WHAT NEEDS TO BE DONE: Where does the word "dice" show up in the data? Please find each such line and copy it.

SOURCE MATERIAL:

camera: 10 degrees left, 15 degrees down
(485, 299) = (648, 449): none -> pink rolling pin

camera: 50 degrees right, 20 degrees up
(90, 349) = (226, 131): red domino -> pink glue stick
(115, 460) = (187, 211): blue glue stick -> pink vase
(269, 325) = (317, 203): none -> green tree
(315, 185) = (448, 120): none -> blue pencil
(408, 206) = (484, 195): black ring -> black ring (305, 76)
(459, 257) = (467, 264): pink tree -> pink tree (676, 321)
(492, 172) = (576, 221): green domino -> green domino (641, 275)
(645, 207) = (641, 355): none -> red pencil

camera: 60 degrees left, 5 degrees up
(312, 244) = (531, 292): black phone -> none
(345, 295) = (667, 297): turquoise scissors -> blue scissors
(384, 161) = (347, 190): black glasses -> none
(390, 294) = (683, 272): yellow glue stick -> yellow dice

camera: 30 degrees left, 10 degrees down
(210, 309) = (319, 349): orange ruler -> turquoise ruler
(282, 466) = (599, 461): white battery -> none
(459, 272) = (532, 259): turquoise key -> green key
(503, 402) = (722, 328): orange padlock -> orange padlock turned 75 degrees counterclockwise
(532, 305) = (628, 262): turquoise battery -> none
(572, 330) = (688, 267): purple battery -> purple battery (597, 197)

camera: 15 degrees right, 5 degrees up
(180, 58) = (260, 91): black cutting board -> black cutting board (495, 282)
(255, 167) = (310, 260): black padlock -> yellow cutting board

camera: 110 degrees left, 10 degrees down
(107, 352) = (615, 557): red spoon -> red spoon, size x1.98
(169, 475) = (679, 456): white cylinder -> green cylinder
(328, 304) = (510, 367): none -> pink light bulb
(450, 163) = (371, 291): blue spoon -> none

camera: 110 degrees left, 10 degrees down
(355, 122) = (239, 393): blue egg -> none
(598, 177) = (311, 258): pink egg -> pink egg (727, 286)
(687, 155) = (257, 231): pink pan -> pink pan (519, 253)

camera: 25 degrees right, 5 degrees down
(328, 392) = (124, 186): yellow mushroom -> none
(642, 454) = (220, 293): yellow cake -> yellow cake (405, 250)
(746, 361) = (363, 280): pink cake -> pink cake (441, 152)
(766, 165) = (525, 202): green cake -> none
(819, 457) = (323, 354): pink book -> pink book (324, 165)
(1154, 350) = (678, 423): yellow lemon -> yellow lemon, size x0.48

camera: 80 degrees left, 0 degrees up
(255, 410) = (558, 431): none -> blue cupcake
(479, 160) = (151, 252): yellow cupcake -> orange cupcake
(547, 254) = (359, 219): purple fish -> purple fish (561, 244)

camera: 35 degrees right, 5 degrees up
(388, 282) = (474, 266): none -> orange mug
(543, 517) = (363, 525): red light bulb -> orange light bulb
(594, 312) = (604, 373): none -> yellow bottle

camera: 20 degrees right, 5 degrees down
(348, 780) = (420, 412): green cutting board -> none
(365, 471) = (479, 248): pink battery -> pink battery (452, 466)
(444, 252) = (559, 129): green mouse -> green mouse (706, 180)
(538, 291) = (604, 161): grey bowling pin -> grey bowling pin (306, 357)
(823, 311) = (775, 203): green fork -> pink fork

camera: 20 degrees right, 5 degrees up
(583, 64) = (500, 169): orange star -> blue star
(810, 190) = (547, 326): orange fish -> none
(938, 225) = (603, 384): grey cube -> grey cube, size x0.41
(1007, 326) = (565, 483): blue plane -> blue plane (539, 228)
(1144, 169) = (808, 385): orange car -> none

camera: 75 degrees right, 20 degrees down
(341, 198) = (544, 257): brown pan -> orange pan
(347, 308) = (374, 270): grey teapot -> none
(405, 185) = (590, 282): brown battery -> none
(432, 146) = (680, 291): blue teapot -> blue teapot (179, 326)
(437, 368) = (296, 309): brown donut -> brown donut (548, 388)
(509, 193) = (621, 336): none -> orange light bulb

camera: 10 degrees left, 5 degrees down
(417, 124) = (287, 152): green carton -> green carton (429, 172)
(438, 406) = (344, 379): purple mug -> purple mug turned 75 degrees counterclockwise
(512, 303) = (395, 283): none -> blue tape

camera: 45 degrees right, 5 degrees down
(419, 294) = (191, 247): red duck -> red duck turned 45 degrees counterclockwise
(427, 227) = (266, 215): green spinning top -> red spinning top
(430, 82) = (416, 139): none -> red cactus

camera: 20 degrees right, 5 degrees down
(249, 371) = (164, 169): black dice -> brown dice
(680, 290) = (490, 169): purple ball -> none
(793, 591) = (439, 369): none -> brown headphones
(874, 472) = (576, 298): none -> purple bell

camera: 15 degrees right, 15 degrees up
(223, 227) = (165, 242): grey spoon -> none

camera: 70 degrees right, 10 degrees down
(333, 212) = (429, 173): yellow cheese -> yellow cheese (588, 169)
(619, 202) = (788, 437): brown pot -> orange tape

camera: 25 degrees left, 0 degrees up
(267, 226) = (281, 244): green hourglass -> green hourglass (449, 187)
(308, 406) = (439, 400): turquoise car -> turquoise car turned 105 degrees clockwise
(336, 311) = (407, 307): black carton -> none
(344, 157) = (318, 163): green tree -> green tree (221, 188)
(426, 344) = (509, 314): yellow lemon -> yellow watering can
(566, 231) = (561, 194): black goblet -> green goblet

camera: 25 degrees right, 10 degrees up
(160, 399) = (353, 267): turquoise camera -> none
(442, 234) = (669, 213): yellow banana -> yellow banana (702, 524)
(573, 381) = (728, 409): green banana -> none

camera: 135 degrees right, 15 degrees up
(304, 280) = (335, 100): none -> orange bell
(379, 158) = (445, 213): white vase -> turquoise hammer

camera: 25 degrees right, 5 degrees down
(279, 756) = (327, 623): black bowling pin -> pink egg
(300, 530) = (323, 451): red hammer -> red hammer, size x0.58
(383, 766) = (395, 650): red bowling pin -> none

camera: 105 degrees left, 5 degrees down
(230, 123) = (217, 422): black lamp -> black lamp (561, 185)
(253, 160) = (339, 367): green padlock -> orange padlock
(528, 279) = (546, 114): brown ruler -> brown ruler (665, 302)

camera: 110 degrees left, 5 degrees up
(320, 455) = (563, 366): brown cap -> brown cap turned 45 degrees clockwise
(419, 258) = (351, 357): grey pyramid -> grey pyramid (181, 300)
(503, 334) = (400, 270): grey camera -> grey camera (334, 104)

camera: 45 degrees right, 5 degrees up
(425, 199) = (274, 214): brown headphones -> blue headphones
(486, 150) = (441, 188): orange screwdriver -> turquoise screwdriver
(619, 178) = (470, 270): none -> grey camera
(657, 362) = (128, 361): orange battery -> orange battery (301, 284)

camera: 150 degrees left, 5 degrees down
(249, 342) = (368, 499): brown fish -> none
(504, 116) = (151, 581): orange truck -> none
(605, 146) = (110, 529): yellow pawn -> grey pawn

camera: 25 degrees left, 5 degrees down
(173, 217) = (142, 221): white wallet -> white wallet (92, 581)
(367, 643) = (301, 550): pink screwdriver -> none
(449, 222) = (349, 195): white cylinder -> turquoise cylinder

RESPONSE BELOW:
(390, 294) = (683, 272): yellow glue stick -> yellow dice
(249, 371) = (164, 169): black dice -> brown dice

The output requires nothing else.